> [What you are asked to do]:
In the material below, begin at the line that has "C5: 39pF (+5V, XO) -> 39pF (AGND, XO)", stop after the line that has "R2: 130k (+5V, AGND) -> none", and transcribe those lines exactly, without pictures.

> [Information supplied]:
━━━

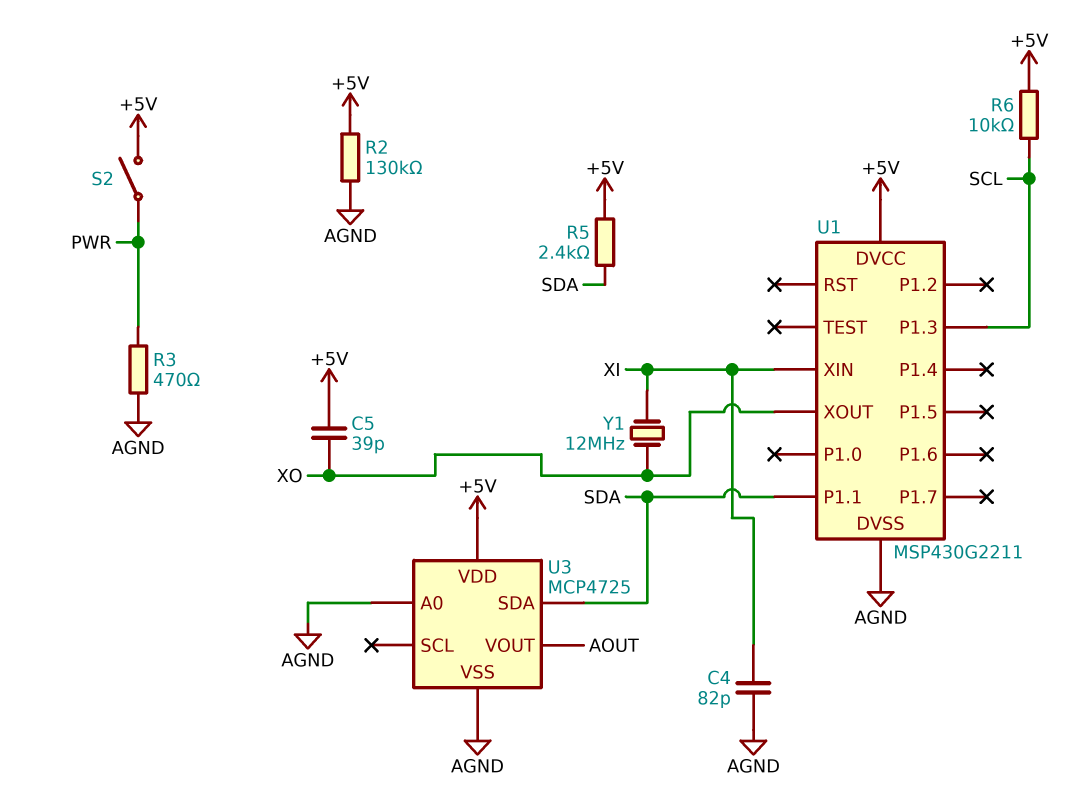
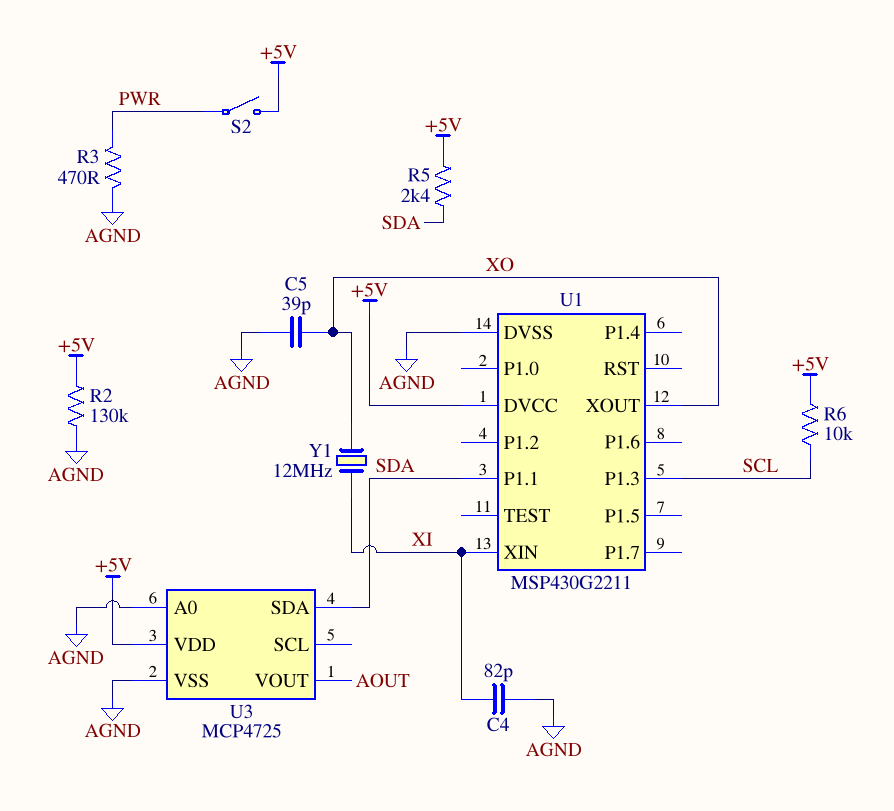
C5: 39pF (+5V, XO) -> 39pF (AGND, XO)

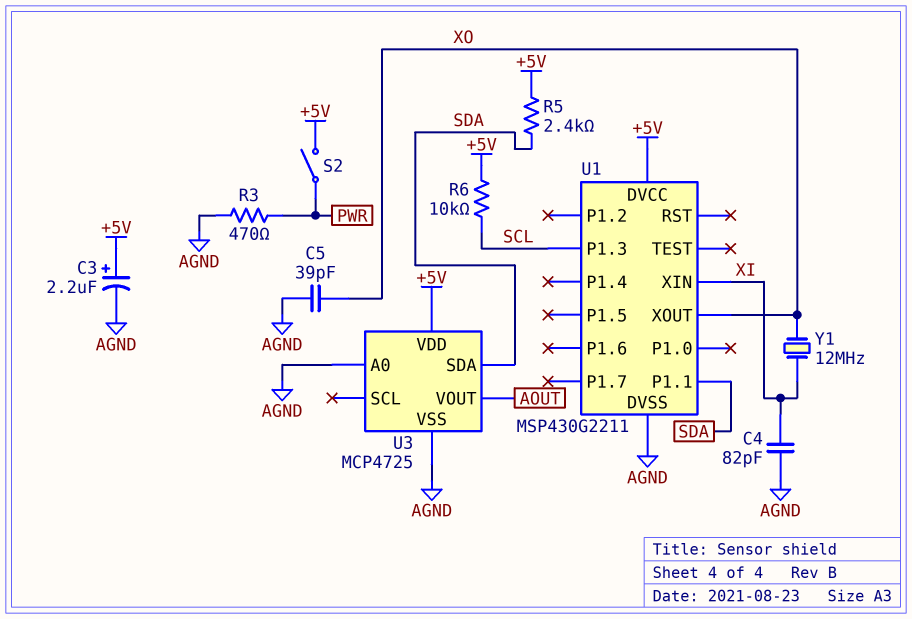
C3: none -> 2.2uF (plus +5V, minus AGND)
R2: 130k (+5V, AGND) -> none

━━━

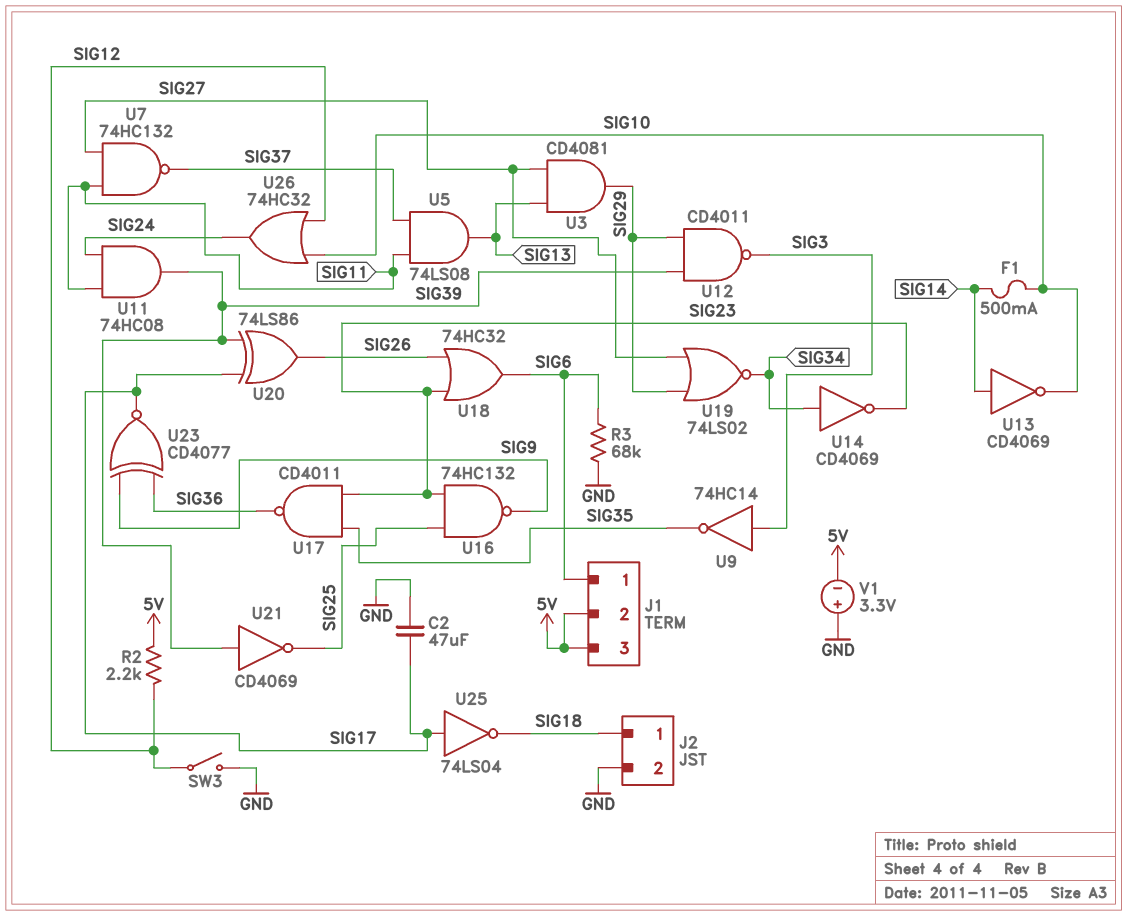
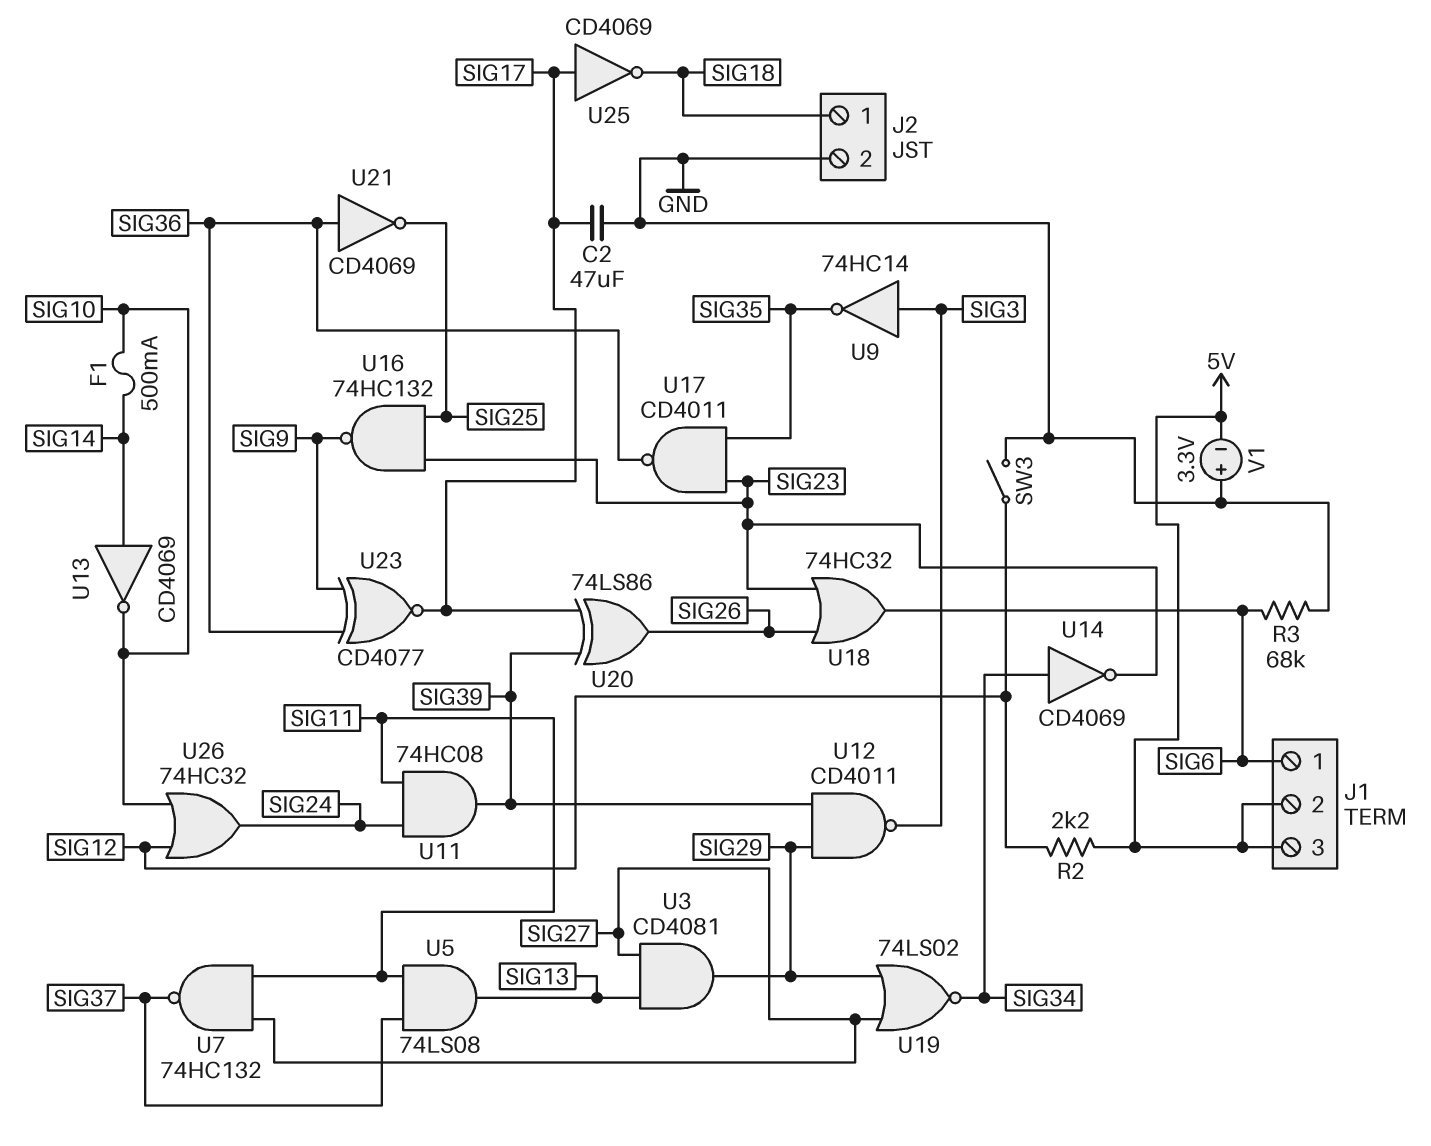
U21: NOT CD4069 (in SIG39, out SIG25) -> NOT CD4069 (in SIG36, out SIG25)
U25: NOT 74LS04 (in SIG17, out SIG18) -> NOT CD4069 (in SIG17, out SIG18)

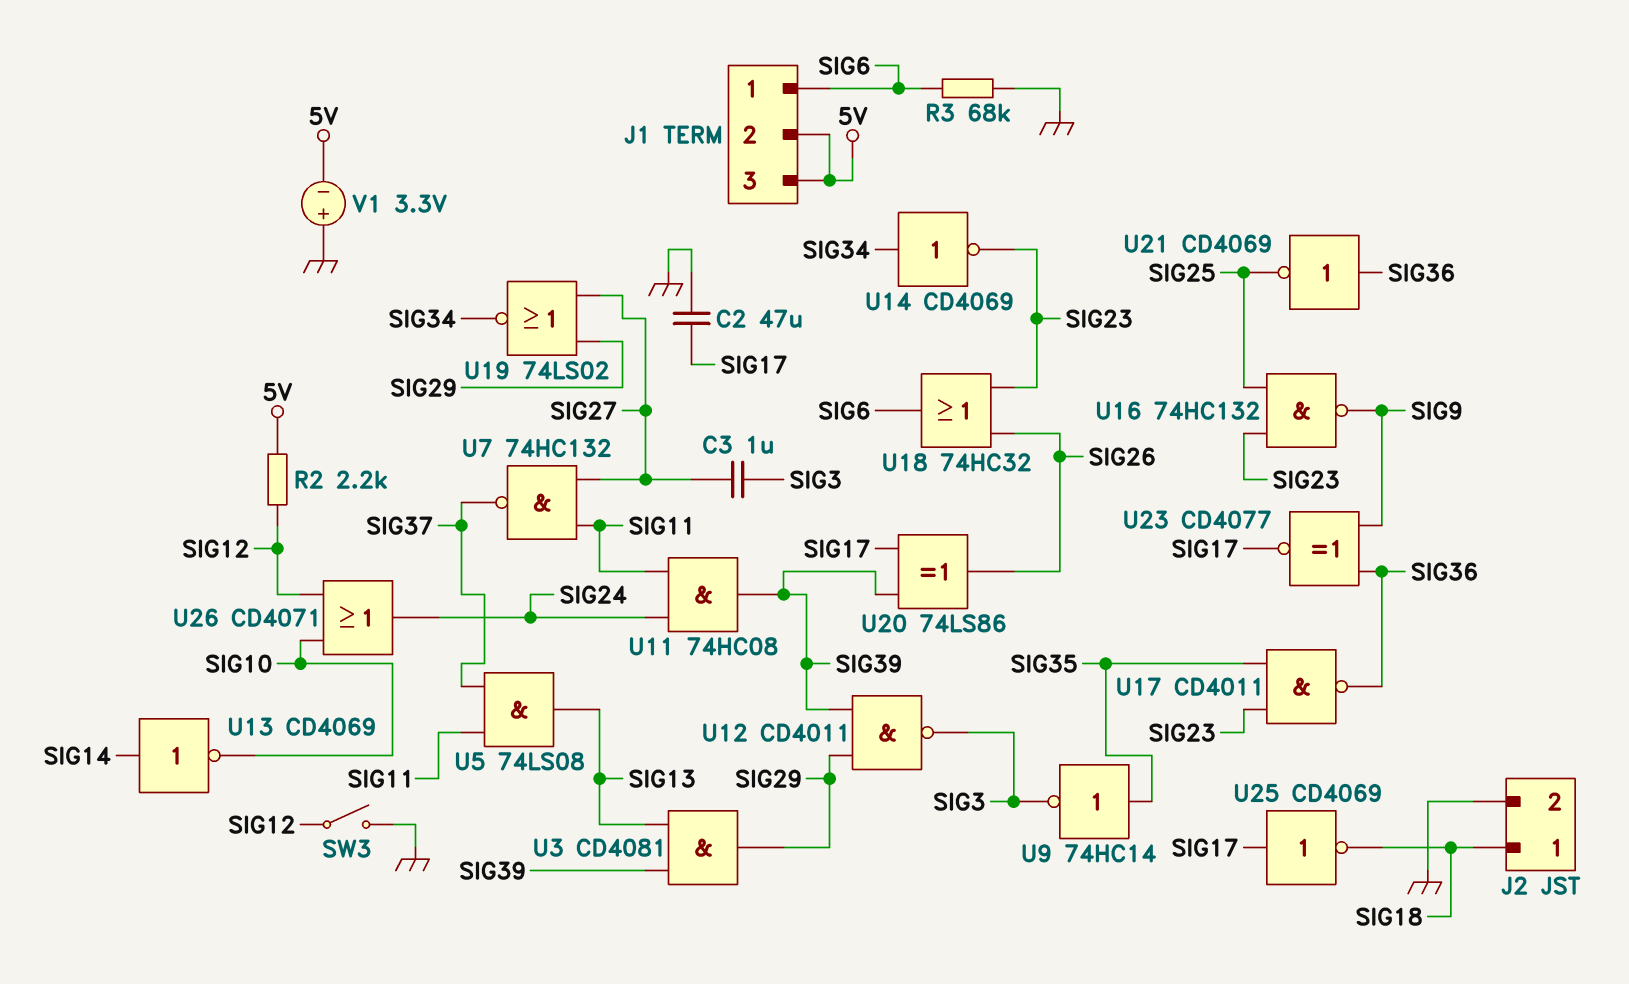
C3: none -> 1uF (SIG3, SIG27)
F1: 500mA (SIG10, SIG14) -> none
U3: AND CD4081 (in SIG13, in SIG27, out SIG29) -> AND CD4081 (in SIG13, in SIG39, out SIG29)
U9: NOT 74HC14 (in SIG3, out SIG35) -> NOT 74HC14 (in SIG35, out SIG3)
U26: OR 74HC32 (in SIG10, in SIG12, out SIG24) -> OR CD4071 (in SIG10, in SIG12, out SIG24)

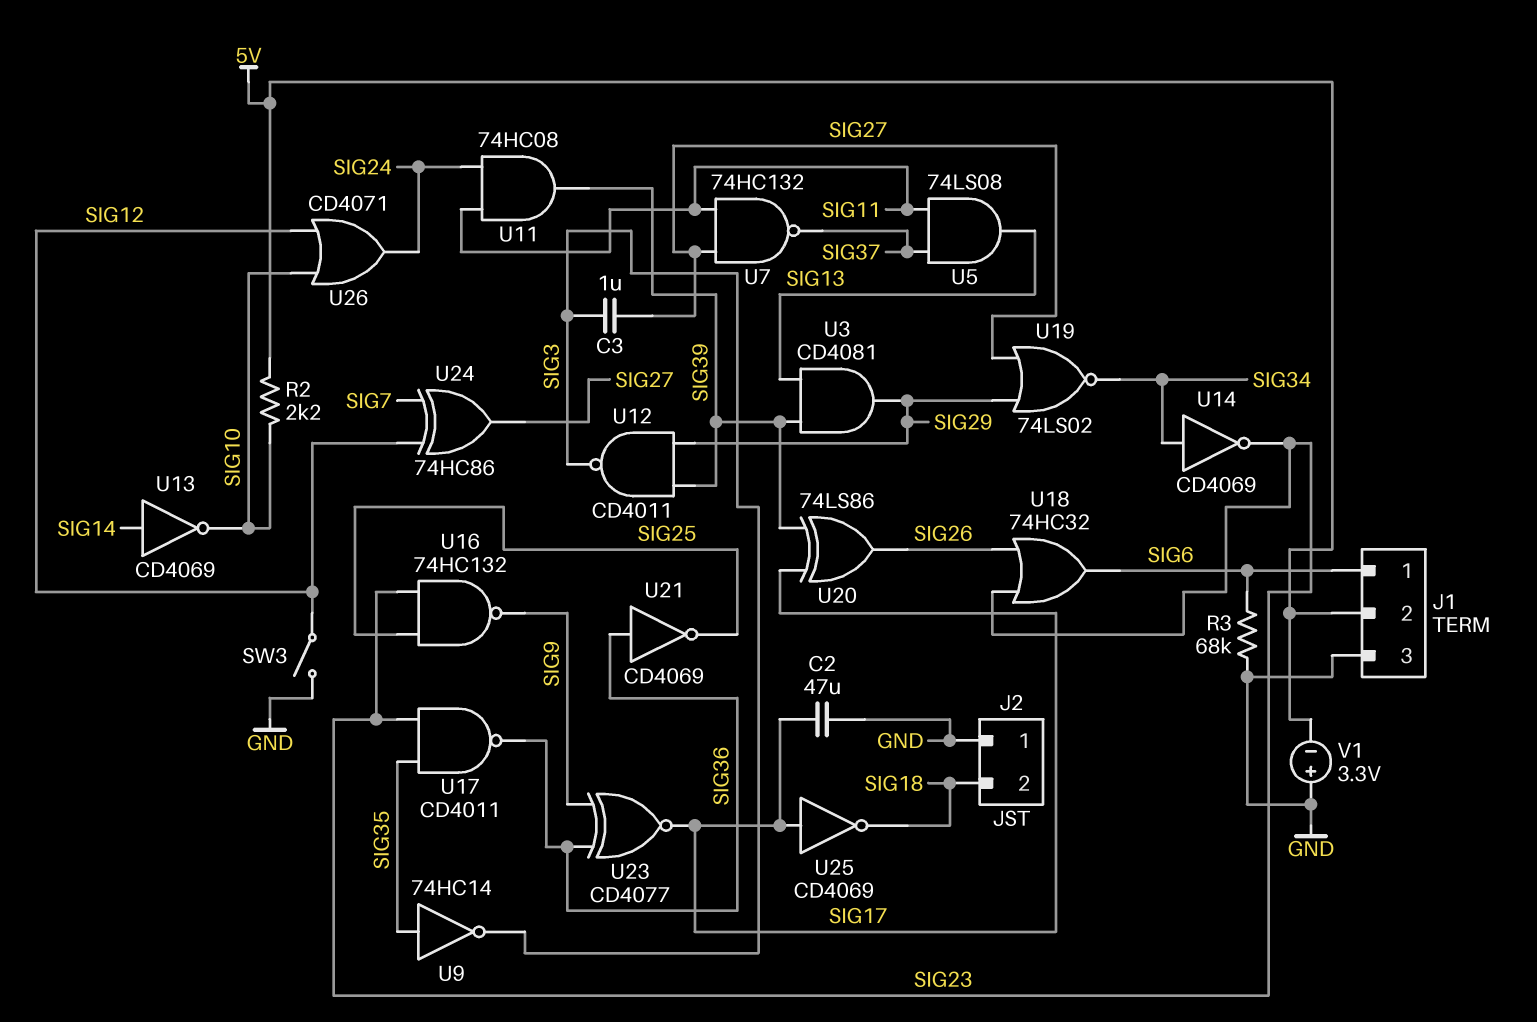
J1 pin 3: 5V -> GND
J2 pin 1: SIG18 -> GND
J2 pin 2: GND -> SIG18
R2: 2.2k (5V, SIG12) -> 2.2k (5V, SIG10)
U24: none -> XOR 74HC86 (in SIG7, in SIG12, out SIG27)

━━━

> [Your solution]:
C5: 39pF (+5V, XO) -> 39pF (AGND, XO)

C3: none -> 2.2uF (plus +5V, minus AGND)
R2: 130k (+5V, AGND) -> none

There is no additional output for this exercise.